In the material below, begin at the line that has "purple 1x1 cone [361,99,403,170]", stop after the line that has "purple 1x1 brick [317,277,391,375] -> none", and transcribe those lines exactly, without pictures.

---- DATA

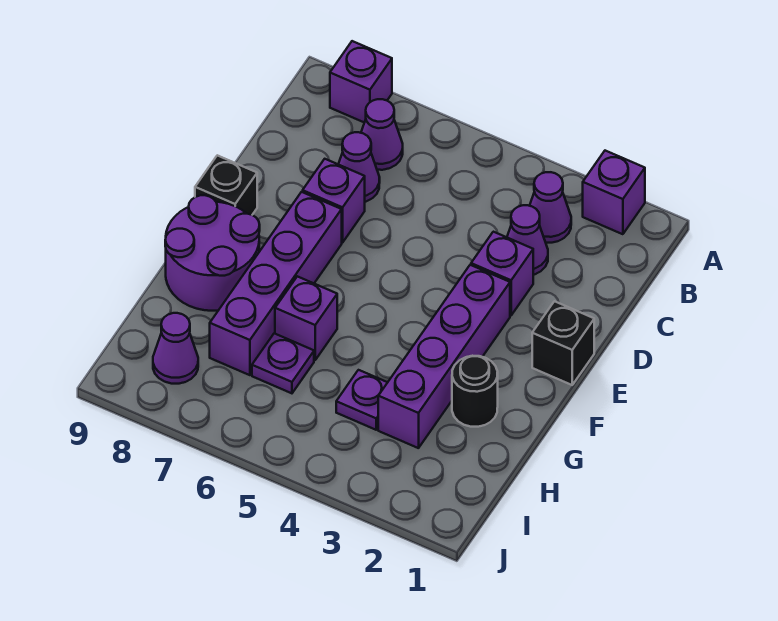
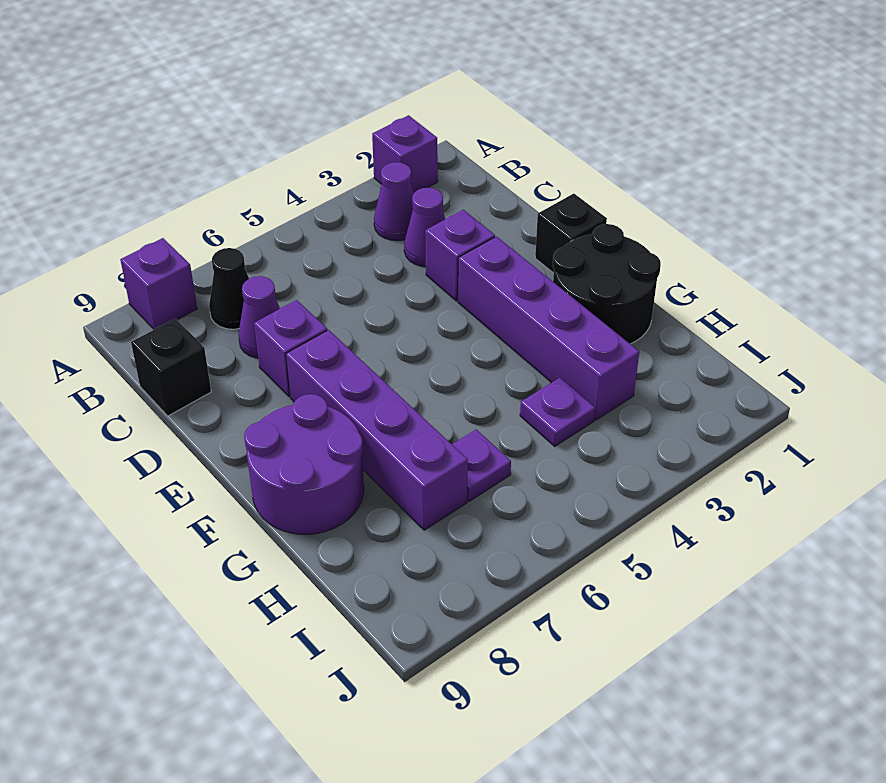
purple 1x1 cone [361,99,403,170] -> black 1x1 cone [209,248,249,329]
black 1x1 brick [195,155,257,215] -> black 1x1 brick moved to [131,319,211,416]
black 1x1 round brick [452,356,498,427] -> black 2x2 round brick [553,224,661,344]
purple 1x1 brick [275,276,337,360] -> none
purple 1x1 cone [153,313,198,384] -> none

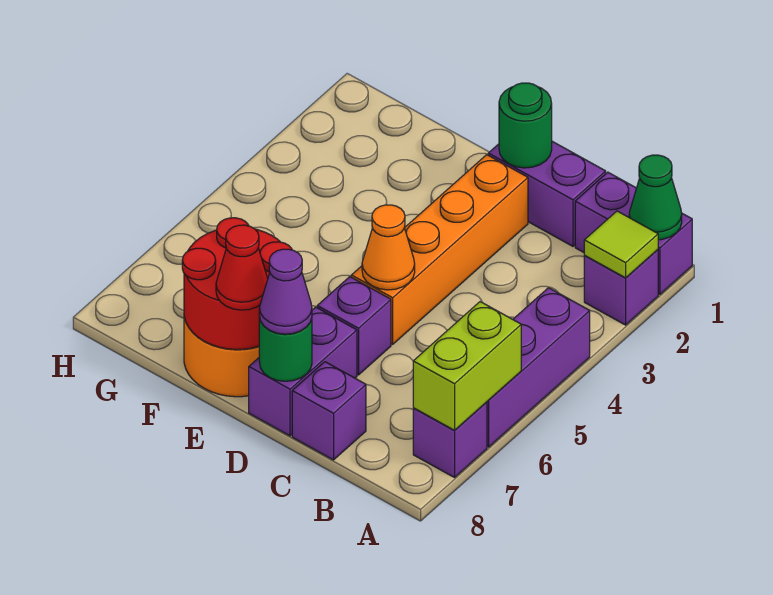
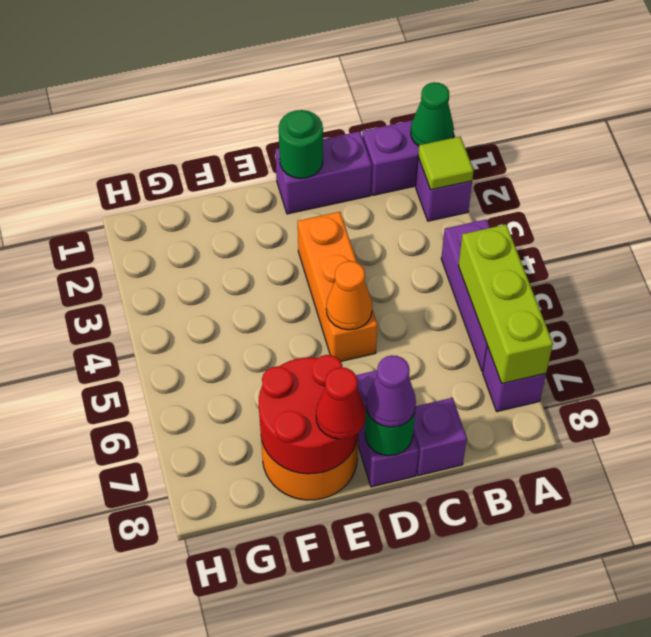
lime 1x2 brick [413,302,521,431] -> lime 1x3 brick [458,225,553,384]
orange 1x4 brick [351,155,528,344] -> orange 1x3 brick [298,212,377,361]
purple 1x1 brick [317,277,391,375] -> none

--------
---- DATA

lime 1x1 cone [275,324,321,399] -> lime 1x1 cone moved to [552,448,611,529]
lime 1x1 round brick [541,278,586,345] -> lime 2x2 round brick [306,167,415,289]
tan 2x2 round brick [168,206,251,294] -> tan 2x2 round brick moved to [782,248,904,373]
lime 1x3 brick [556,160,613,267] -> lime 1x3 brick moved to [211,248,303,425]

--------

■ TASK SOLUTION ■
purple 1x1 cone [361,99,403,170] -> black 1x1 cone [209,248,249,329]
black 1x1 brick [195,155,257,215] -> black 1x1 brick moved to [131,319,211,416]
black 1x1 round brick [452,356,498,427] -> black 2x2 round brick [553,224,661,344]
purple 1x1 brick [275,276,337,360] -> none
purple 1x1 cone [153,313,198,384] -> none

lime 1x2 brick [413,302,521,431] -> lime 1x3 brick [458,225,553,384]
orange 1x4 brick [351,155,528,344] -> orange 1x3 brick [298,212,377,361]
purple 1x1 brick [317,277,391,375] -> none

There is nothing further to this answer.